* [Extracted data]
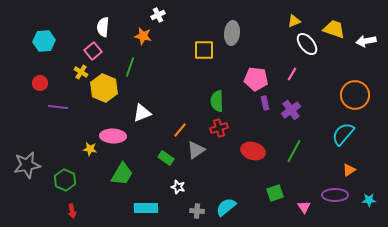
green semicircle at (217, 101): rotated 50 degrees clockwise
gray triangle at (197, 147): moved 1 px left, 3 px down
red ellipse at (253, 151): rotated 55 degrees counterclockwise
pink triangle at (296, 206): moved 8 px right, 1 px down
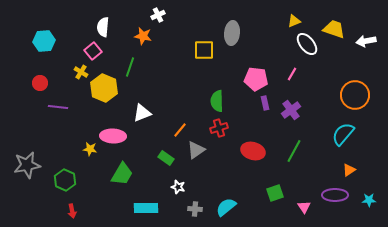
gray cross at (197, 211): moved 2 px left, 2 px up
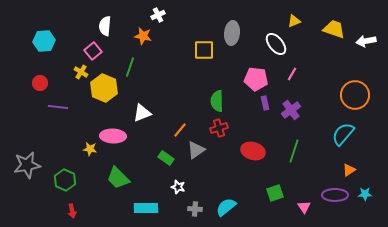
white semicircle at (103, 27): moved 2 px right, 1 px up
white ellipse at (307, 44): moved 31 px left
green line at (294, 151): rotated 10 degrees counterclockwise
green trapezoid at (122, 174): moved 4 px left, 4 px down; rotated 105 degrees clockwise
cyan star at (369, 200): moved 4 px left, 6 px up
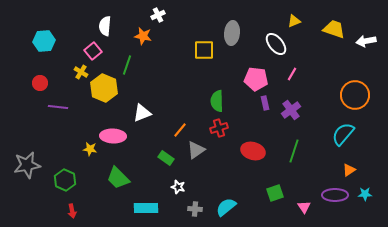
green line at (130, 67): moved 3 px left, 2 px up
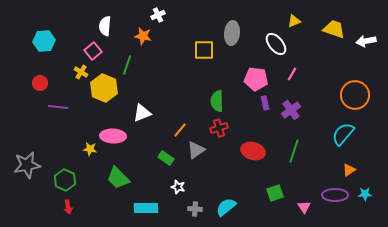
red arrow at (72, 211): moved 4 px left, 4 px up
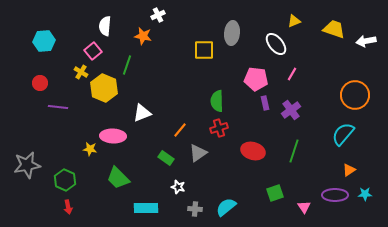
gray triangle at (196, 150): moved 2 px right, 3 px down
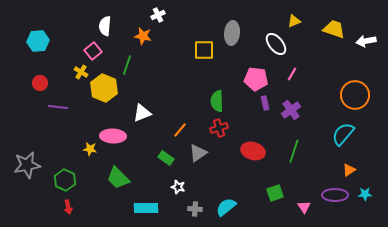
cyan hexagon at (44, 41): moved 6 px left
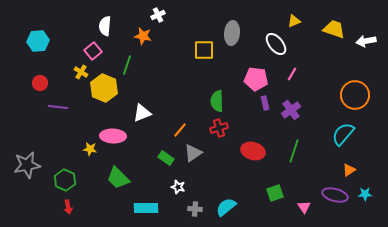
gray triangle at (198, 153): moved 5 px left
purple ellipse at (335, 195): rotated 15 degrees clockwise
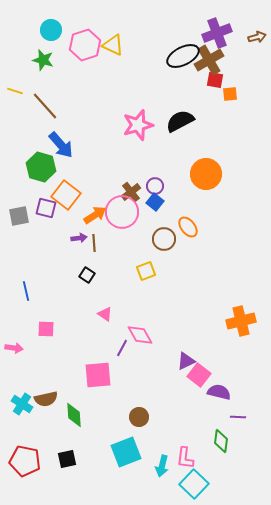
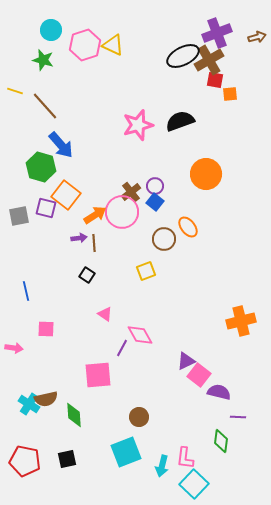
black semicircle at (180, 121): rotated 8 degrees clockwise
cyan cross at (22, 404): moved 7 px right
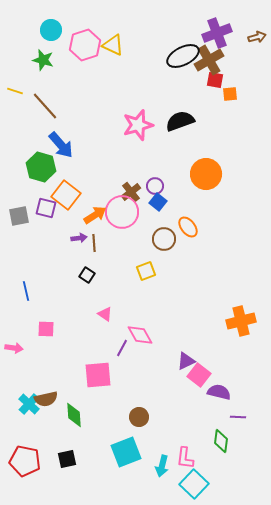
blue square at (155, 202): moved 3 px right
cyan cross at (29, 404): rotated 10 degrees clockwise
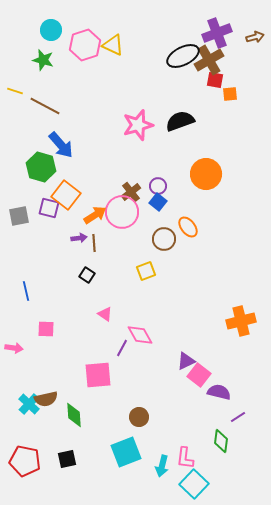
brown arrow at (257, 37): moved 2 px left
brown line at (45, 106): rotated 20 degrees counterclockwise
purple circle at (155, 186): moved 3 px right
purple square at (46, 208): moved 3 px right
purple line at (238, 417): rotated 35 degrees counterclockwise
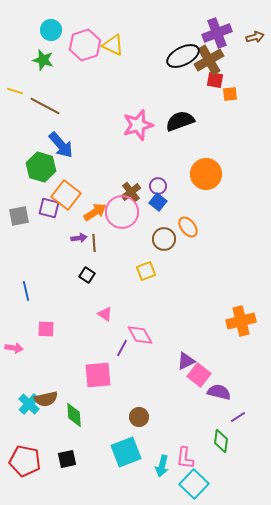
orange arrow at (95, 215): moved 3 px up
---
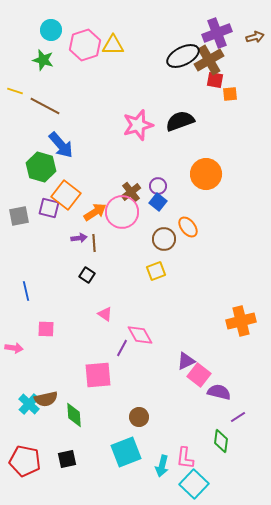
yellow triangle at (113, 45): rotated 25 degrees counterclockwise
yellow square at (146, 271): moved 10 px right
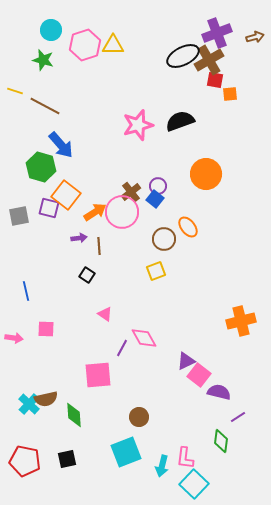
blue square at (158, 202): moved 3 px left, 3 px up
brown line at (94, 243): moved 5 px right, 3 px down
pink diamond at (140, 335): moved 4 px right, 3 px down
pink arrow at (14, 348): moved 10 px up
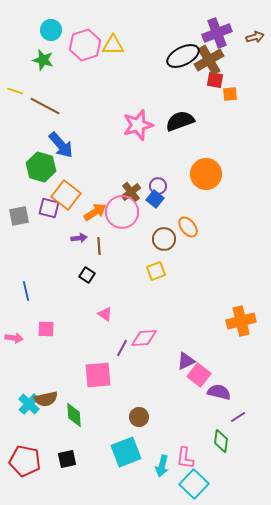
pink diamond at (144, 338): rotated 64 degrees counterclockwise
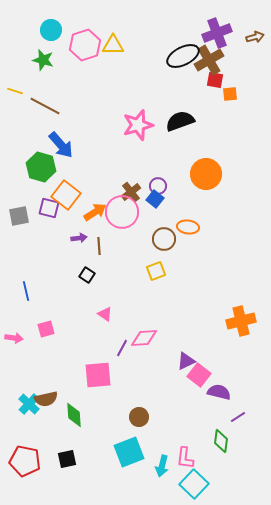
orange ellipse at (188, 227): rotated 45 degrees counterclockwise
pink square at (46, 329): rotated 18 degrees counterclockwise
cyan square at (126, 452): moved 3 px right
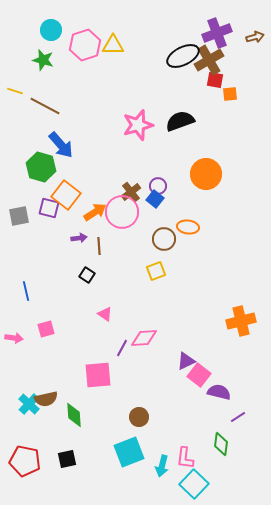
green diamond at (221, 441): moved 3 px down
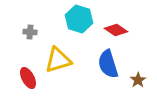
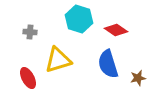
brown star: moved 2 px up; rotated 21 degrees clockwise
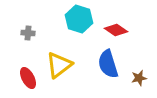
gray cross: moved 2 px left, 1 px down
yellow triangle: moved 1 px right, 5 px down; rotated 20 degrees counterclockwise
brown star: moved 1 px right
* * *
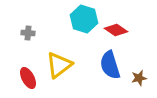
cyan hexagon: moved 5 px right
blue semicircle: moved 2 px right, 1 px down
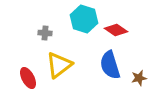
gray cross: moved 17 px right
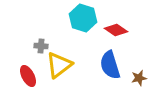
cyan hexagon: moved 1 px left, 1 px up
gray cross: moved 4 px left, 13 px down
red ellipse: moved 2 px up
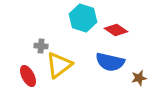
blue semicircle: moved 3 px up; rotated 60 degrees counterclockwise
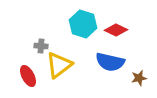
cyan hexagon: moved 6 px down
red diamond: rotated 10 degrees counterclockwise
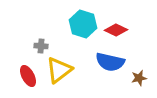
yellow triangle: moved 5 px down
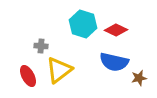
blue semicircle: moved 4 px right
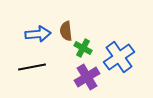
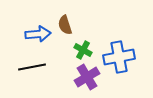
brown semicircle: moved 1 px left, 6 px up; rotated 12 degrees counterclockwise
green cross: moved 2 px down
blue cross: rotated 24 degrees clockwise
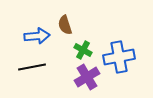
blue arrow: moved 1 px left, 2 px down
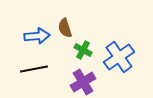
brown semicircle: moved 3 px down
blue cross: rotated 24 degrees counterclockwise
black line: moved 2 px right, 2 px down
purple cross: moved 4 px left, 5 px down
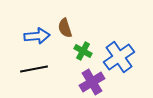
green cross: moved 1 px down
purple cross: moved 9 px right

* [WHAT YOU HAVE TO DO]
Could you repeat the data starting at the line that has "green cross: moved 1 px down" and ending after the line that has "purple cross: moved 9 px right", swapping "cross" for "plus sign" and leaving everything else unchanged?

* [SOLUTION TO THE PROBLEM]
green plus sign: moved 1 px down
purple plus sign: moved 9 px right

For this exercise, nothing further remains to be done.